> **Exercise goal**
Two lines mark the range in the entries below: the one holding "camera: 85 degrees right, 15 degrees up" and the one holding "turquoise key [523,395,576,443]". Set down those two and all lines between them, exactly.

Object state comparisons:
------------------------------------------------
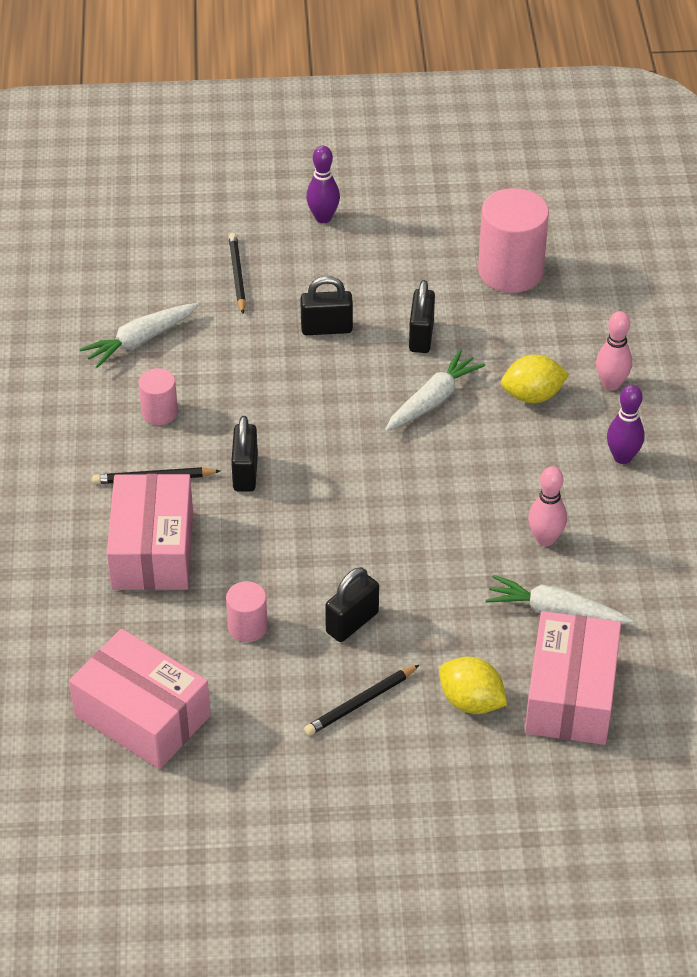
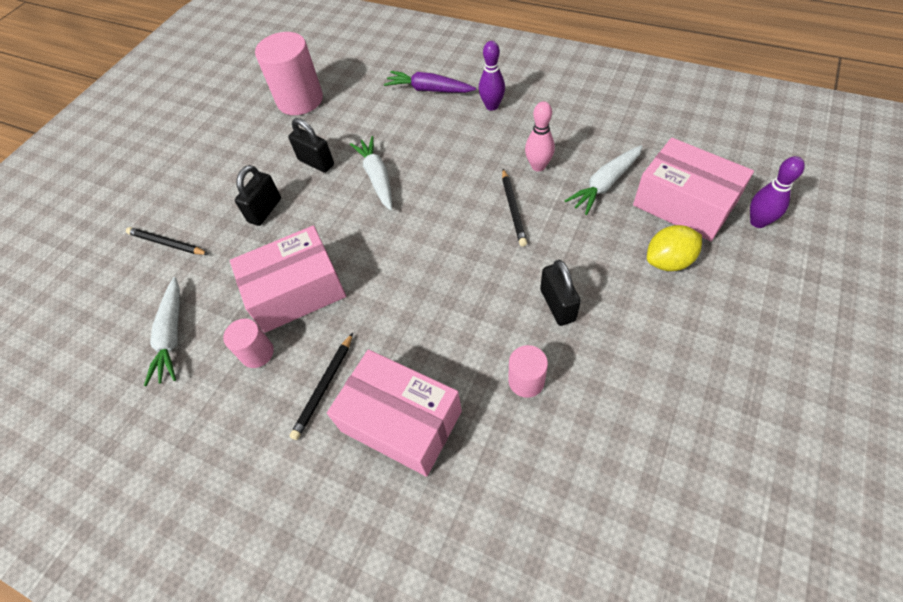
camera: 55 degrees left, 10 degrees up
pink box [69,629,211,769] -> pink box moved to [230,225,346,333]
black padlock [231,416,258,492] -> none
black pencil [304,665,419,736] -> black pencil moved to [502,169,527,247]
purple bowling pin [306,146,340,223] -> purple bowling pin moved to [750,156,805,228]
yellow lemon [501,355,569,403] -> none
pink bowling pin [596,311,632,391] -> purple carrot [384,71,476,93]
------------------------------------------------
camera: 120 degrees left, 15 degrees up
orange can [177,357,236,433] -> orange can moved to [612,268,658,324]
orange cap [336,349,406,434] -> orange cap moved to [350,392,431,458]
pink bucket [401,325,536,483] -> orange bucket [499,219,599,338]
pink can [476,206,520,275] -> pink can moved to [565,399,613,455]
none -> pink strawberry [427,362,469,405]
------------------------------------------------
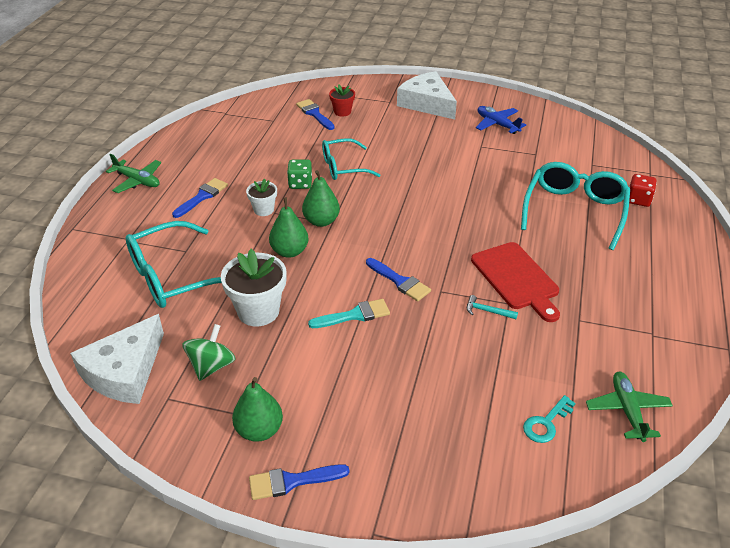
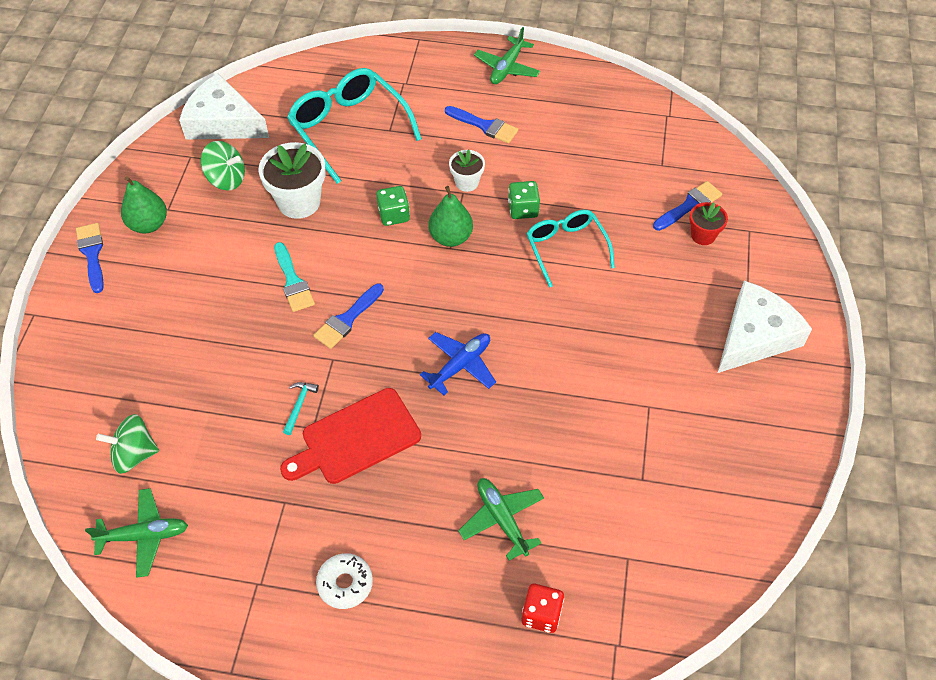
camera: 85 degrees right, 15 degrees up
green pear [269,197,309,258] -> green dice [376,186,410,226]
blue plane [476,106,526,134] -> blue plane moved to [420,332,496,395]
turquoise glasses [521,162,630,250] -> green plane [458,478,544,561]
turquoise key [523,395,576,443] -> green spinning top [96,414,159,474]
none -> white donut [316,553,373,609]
------------------------------------------------
> **Task result**
camera: 85 degrees right, 15 degrees up
green pear [269,197,309,258] -> green dice [376,186,410,226]
blue plane [476,106,526,134] -> blue plane moved to [420,332,496,395]
turquoise glasses [521,162,630,250] -> green plane [458,478,544,561]
turquoise key [523,395,576,443] -> green spinning top [96,414,159,474]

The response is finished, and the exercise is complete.